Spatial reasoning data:
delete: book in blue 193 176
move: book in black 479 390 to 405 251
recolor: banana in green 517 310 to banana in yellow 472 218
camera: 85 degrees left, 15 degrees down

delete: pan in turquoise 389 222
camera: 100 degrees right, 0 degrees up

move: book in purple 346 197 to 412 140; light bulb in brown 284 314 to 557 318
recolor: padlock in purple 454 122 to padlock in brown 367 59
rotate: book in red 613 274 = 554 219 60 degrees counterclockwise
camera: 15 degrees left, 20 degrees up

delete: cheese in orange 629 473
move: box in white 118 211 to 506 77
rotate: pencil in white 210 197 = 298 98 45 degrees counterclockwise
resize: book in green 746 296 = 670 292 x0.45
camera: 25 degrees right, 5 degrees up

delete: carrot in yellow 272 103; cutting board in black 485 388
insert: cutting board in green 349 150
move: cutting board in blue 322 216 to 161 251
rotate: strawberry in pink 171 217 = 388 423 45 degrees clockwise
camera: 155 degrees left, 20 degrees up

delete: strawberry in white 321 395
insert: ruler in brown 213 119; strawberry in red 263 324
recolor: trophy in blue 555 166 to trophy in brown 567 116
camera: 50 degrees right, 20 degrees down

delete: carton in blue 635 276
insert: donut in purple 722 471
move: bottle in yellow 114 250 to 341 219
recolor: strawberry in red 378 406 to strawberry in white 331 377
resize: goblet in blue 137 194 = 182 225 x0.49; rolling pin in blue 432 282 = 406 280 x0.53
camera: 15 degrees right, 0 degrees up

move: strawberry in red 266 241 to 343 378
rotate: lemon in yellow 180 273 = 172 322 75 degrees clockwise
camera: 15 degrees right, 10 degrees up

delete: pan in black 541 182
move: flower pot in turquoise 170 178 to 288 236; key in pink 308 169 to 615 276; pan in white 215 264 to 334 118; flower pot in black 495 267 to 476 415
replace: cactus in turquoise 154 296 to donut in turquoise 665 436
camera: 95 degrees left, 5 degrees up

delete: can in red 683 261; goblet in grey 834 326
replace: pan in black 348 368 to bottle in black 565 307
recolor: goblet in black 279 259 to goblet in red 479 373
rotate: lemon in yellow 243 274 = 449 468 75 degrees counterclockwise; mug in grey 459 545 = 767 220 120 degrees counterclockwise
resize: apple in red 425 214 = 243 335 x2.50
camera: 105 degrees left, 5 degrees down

Directions for this task: When you reach the line containing "rotate: strawberry in" in the data above, start copying exactly, and stop after the line containing "insert: donut in purple 722 471".

Reply:
rotate: strawberry in pink 171 217 = 388 423 45 degrees clockwise
camera: 155 degrees left, 20 degrees up

delete: strawberry in white 321 395
insert: ruler in brown 213 119; strawberry in red 263 324
recolor: trophy in blue 555 166 to trophy in brown 567 116
camera: 50 degrees right, 20 degrees down

delete: carton in blue 635 276
insert: donut in purple 722 471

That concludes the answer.